__GOAL OF THE EXERCISE__: Retype, without changes, every line from the line that contains "none -> blue brick F12 level 1" through the final line of the records. Exclude pictures.
%%
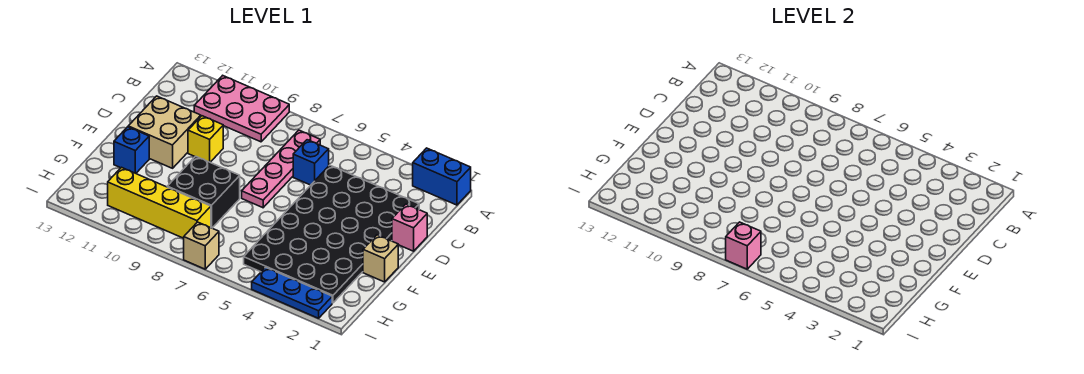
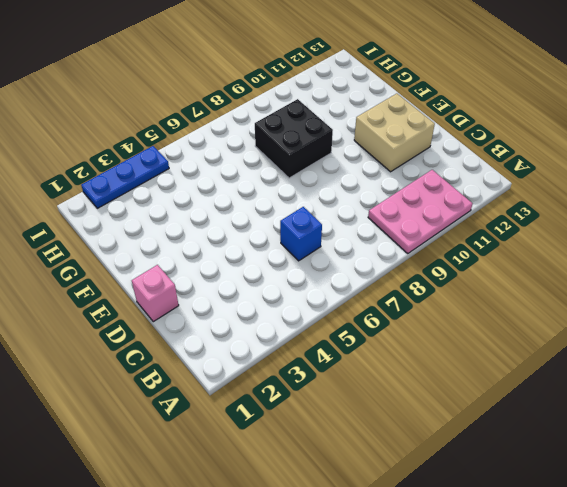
none -> blue brick A1:A2 level 1
none -> pink plate B7:E7 level 1
none -> black plate C2:H5 level 1

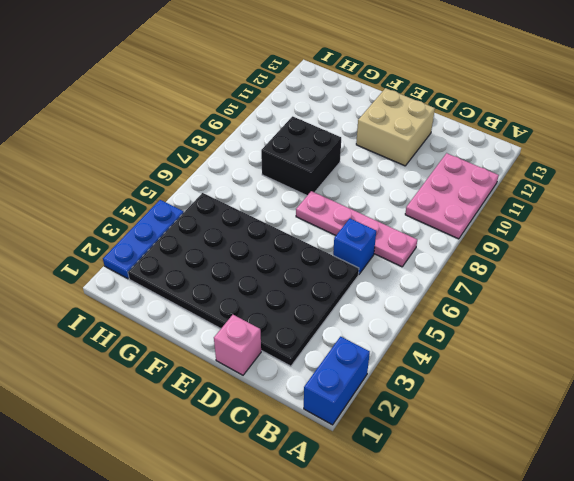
none -> yellow brick D10 level 1
none -> tan brick F1 level 1
none -> blue brick F12 level 1

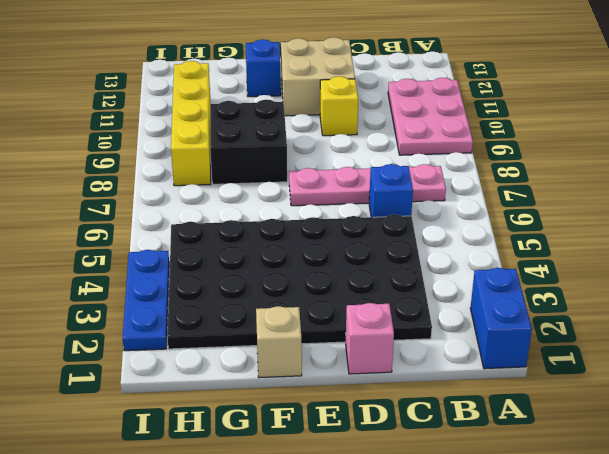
none -> tan brick I7 level 1
none -> pink brick I7 level 2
%%
__SOLUTION__:
none -> blue brick F12 level 1

none -> tan brick I7 level 1
none -> pink brick I7 level 2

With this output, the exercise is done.